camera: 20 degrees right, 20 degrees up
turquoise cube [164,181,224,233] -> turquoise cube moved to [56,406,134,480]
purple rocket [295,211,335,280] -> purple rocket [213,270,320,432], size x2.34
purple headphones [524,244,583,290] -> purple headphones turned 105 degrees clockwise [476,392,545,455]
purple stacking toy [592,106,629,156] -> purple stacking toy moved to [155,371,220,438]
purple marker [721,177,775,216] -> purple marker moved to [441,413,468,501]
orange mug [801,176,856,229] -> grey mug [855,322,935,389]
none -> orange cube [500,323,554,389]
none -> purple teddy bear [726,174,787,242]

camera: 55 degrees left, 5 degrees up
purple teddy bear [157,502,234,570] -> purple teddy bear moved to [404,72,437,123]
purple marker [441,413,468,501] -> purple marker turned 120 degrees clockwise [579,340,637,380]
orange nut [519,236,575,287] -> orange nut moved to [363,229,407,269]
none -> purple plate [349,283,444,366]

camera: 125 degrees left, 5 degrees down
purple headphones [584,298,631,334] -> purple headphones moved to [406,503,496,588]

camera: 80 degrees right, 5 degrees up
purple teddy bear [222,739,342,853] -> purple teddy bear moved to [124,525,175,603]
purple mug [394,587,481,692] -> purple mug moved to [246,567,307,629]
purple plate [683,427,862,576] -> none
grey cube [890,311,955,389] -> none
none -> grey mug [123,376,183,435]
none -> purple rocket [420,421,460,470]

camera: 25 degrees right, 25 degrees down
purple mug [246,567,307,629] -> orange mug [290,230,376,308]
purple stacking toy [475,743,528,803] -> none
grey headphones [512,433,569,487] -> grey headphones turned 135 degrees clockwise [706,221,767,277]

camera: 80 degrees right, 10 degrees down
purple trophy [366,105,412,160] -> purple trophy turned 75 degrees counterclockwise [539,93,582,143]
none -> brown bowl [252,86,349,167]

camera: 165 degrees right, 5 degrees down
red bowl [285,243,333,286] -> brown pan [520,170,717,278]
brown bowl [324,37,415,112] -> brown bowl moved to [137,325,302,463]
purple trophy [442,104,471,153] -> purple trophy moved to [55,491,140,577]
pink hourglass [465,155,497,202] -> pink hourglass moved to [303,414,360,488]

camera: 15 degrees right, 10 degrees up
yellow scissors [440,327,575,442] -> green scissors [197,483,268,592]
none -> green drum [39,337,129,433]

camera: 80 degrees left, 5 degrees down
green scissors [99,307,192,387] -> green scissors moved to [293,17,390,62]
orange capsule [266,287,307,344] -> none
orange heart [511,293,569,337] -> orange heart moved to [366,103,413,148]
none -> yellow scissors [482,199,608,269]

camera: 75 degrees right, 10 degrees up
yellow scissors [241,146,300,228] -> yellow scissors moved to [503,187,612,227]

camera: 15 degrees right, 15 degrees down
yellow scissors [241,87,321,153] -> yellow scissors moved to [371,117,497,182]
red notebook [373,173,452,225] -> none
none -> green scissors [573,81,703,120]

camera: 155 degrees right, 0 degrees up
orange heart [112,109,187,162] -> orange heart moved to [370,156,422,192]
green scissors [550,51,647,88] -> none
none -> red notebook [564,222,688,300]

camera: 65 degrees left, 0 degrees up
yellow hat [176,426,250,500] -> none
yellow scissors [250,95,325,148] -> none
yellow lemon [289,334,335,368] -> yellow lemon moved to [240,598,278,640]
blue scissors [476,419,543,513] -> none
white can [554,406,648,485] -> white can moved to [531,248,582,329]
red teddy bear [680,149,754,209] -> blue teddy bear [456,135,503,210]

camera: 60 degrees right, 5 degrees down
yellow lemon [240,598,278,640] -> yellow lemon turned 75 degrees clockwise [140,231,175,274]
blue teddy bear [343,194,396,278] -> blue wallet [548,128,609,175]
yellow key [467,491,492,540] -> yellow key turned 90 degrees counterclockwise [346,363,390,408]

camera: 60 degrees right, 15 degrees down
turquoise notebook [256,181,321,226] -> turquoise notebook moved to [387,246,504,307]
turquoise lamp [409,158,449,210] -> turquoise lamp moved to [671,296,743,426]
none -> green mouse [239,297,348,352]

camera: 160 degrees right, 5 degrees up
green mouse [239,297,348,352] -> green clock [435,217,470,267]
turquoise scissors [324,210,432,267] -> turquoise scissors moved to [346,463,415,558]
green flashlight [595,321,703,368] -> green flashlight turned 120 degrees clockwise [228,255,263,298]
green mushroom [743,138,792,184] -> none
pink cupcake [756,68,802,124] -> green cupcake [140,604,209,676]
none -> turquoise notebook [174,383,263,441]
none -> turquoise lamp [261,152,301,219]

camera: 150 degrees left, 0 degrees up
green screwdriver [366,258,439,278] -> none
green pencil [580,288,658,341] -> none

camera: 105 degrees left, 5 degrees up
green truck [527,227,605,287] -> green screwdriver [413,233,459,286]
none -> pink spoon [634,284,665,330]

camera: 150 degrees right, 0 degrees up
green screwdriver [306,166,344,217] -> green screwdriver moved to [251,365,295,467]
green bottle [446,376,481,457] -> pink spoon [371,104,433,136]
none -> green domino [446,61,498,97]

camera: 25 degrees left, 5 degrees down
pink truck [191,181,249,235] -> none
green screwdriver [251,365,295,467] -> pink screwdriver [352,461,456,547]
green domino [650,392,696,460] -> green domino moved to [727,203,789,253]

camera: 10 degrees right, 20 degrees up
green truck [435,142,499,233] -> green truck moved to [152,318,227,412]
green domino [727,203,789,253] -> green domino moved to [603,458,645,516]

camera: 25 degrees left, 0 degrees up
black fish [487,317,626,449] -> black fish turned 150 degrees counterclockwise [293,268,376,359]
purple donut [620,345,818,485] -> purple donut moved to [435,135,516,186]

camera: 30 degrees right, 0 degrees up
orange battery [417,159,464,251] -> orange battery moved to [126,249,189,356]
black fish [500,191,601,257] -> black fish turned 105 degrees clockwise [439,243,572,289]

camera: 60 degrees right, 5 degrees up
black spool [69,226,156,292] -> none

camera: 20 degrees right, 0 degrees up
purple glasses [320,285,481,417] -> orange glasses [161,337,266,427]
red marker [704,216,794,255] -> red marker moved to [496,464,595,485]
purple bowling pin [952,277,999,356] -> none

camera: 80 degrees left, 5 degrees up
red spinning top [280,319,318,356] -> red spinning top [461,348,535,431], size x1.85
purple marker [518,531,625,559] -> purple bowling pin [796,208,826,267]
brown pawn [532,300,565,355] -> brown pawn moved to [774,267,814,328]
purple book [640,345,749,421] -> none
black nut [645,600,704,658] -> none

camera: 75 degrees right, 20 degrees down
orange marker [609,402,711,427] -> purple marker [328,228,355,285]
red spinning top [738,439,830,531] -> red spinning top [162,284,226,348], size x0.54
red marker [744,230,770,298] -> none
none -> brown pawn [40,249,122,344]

Your objective:
What lines in the listing above contain the word "brown"? Show each one.

Solved exercise:
none -> brown bowl [252,86,349,167]
red bowl [285,243,333,286] -> brown pan [520,170,717,278]
brown bowl [324,37,415,112] -> brown bowl moved to [137,325,302,463]
brown pawn [532,300,565,355] -> brown pawn moved to [774,267,814,328]
none -> brown pawn [40,249,122,344]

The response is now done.